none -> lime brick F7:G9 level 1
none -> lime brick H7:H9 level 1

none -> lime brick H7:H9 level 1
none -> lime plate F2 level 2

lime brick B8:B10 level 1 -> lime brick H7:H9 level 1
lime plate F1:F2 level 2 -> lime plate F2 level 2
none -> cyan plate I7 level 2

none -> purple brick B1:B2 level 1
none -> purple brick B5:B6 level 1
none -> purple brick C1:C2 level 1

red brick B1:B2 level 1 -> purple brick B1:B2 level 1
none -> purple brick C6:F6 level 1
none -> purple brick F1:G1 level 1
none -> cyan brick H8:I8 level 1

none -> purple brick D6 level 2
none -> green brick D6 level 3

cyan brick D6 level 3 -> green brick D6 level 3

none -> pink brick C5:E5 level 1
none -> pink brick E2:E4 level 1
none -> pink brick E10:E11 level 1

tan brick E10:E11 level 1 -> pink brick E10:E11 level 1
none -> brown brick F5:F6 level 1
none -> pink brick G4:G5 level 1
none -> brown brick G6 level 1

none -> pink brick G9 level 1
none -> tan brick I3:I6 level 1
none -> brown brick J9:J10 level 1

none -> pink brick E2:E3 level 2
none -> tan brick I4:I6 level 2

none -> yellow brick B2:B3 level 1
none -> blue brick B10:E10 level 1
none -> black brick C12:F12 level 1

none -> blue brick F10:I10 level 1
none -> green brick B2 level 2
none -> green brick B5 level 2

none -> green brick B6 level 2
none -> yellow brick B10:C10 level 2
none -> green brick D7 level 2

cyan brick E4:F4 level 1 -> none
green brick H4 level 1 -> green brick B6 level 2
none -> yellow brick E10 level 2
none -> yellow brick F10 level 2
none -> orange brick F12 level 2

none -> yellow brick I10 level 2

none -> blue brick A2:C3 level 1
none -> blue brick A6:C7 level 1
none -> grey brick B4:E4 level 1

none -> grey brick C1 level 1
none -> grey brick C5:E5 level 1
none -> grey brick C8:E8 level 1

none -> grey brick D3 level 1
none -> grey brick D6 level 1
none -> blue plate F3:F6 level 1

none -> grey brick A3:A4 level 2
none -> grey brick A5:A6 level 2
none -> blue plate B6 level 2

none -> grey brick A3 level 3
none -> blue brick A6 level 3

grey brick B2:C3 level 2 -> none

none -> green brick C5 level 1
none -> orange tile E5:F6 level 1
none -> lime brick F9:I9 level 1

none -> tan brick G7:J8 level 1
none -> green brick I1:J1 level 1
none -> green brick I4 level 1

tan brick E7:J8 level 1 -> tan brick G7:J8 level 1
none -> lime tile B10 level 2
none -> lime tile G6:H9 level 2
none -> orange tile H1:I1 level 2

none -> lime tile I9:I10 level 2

***

Print each record word for word.

● Result of the task:
none -> lime brick F7:G9 level 1
none -> lime brick H7:H9 level 1

none -> lime brick H7:H9 level 1
none -> lime plate F2 level 2

lime brick B8:B10 level 1 -> lime brick H7:H9 level 1
lime plate F1:F2 level 2 -> lime plate F2 level 2
none -> cyan plate I7 level 2

none -> purple brick B1:B2 level 1
none -> purple brick B5:B6 level 1
none -> purple brick C1:C2 level 1

red brick B1:B2 level 1 -> purple brick B1:B2 level 1
none -> purple brick C6:F6 level 1
none -> purple brick F1:G1 level 1
none -> cyan brick H8:I8 level 1

none -> purple brick D6 level 2
none -> green brick D6 level 3

cyan brick D6 level 3 -> green brick D6 level 3

none -> pink brick C5:E5 level 1
none -> pink brick E2:E4 level 1
none -> pink brick E10:E11 level 1

tan brick E10:E11 level 1 -> pink brick E10:E11 level 1
none -> brown brick F5:F6 level 1
none -> pink brick G4:G5 level 1
none -> brown brick G6 level 1

none -> pink brick G9 level 1
none -> tan brick I3:I6 level 1
none -> brown brick J9:J10 level 1

none -> pink brick E2:E3 level 2
none -> tan brick I4:I6 level 2

none -> yellow brick B2:B3 level 1
none -> blue brick B10:E10 level 1
none -> black brick C12:F12 level 1

none -> blue brick F10:I10 level 1
none -> green brick B2 level 2
none -> green brick B5 level 2

none -> green brick B6 level 2
none -> yellow brick B10:C10 level 2
none -> green brick D7 level 2

cyan brick E4:F4 level 1 -> none
green brick H4 level 1 -> green brick B6 level 2
none -> yellow brick E10 level 2
none -> yellow brick F10 level 2
none -> orange brick F12 level 2

none -> yellow brick I10 level 2

none -> blue brick A2:C3 level 1
none -> blue brick A6:C7 level 1
none -> grey brick B4:E4 level 1

none -> grey brick C1 level 1
none -> grey brick C5:E5 level 1
none -> grey brick C8:E8 level 1

none -> grey brick D3 level 1
none -> grey brick D6 level 1
none -> blue plate F3:F6 level 1

none -> grey brick A3:A4 level 2
none -> grey brick A5:A6 level 2
none -> blue plate B6 level 2

none -> grey brick A3 level 3
none -> blue brick A6 level 3

grey brick B2:C3 level 2 -> none

none -> green brick C5 level 1
none -> orange tile E5:F6 level 1
none -> lime brick F9:I9 level 1

none -> tan brick G7:J8 level 1
none -> green brick I1:J1 level 1
none -> green brick I4 level 1

tan brick E7:J8 level 1 -> tan brick G7:J8 level 1
none -> lime tile B10 level 2
none -> lime tile G6:H9 level 2
none -> orange tile H1:I1 level 2

none -> lime tile I9:I10 level 2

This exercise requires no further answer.